-- YOUR OBJECTIVE --
Each entry below is to be copied verbatim.

═══ AVAILABLE DATA

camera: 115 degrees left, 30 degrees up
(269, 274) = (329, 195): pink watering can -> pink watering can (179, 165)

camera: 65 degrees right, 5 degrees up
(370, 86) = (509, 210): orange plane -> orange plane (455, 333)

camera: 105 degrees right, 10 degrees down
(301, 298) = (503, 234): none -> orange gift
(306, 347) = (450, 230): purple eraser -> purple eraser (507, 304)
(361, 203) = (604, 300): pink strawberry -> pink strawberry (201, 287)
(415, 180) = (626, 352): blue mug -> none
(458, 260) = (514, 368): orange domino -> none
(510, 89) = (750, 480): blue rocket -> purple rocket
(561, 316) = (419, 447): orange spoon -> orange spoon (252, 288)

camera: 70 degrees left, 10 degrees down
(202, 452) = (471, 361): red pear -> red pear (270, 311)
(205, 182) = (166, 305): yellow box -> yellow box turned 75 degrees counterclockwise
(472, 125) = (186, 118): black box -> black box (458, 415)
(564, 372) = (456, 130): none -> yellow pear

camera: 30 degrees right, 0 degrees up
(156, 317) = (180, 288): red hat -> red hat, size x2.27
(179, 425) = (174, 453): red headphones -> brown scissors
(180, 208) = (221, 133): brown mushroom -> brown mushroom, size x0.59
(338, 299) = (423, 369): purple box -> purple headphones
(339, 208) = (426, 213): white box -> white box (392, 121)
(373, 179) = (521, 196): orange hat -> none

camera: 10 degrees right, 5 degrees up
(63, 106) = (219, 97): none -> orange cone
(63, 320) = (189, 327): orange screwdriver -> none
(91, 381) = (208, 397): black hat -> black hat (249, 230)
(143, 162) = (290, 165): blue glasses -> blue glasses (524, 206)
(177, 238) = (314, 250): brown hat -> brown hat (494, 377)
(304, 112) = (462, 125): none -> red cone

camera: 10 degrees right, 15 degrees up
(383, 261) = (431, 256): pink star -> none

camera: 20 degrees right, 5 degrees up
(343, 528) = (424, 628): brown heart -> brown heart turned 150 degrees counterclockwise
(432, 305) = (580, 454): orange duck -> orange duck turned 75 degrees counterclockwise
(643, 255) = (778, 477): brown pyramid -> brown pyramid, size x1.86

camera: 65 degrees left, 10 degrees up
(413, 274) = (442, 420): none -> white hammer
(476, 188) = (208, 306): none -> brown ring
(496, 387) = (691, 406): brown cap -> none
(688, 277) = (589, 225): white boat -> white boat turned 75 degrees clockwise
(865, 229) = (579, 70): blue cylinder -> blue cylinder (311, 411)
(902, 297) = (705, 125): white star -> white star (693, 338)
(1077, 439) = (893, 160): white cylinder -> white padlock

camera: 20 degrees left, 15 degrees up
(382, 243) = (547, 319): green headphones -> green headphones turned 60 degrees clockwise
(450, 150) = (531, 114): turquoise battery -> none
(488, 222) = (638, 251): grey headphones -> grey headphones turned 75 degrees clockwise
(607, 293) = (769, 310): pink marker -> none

══════

-- YOUR RESPONSE --
camera: 115 degrees left, 30 degrees up
(269, 274) = (329, 195): pink watering can -> pink watering can (179, 165)

camera: 65 degrees right, 5 degrees up
(370, 86) = (509, 210): orange plane -> orange plane (455, 333)

camera: 105 degrees right, 10 degrees down
(301, 298) = (503, 234): none -> orange gift
(306, 347) = (450, 230): purple eraser -> purple eraser (507, 304)
(361, 203) = (604, 300): pink strawberry -> pink strawberry (201, 287)
(415, 180) = (626, 352): blue mug -> none
(458, 260) = (514, 368): orange domino -> none
(510, 89) = (750, 480): blue rocket -> purple rocket
(561, 316) = (419, 447): orange spoon -> orange spoon (252, 288)

camera: 70 degrees left, 10 degrees down
(202, 452) = (471, 361): red pear -> red pear (270, 311)
(205, 182) = (166, 305): yellow box -> yellow box turned 75 degrees counterclockwise
(472, 125) = (186, 118): black box -> black box (458, 415)
(564, 372) = (456, 130): none -> yellow pear

camera: 30 degrees right, 0 degrees up
(156, 317) = (180, 288): red hat -> red hat, size x2.27
(179, 425) = (174, 453): red headphones -> brown scissors
(180, 208) = (221, 133): brown mushroom -> brown mushroom, size x0.59
(338, 299) = (423, 369): purple box -> purple headphones
(339, 208) = (426, 213): white box -> white box (392, 121)
(373, 179) = (521, 196): orange hat -> none

camera: 10 degrees right, 5 degrees up
(63, 106) = (219, 97): none -> orange cone
(63, 320) = (189, 327): orange screwdriver -> none
(91, 381) = (208, 397): black hat -> black hat (249, 230)
(143, 162) = (290, 165): blue glasses -> blue glasses (524, 206)
(177, 238) = (314, 250): brown hat -> brown hat (494, 377)
(304, 112) = (462, 125): none -> red cone

camera: 10 degrees right, 15 degrees up
(383, 261) = (431, 256): pink star -> none

camera: 20 degrees right, 5 degrees up
(343, 528) = (424, 628): brown heart -> brown heart turned 150 degrees counterclockwise
(432, 305) = (580, 454): orange duck -> orange duck turned 75 degrees counterclockwise
(643, 255) = (778, 477): brown pyramid -> brown pyramid, size x1.86

camera: 65 degrees left, 10 degrees up
(413, 274) = (442, 420): none -> white hammer
(476, 188) = (208, 306): none -> brown ring
(496, 387) = (691, 406): brown cap -> none
(688, 277) = (589, 225): white boat -> white boat turned 75 degrees clockwise
(865, 229) = (579, 70): blue cylinder -> blue cylinder (311, 411)
(902, 297) = (705, 125): white star -> white star (693, 338)
(1077, 439) = (893, 160): white cylinder -> white padlock

camera: 20 degrees left, 15 degrees up
(382, 243) = (547, 319): green headphones -> green headphones turned 60 degrees clockwise
(450, 150) = (531, 114): turquoise battery -> none
(488, 222) = (638, 251): grey headphones -> grey headphones turned 75 degrees clockwise
(607, 293) = (769, 310): pink marker -> none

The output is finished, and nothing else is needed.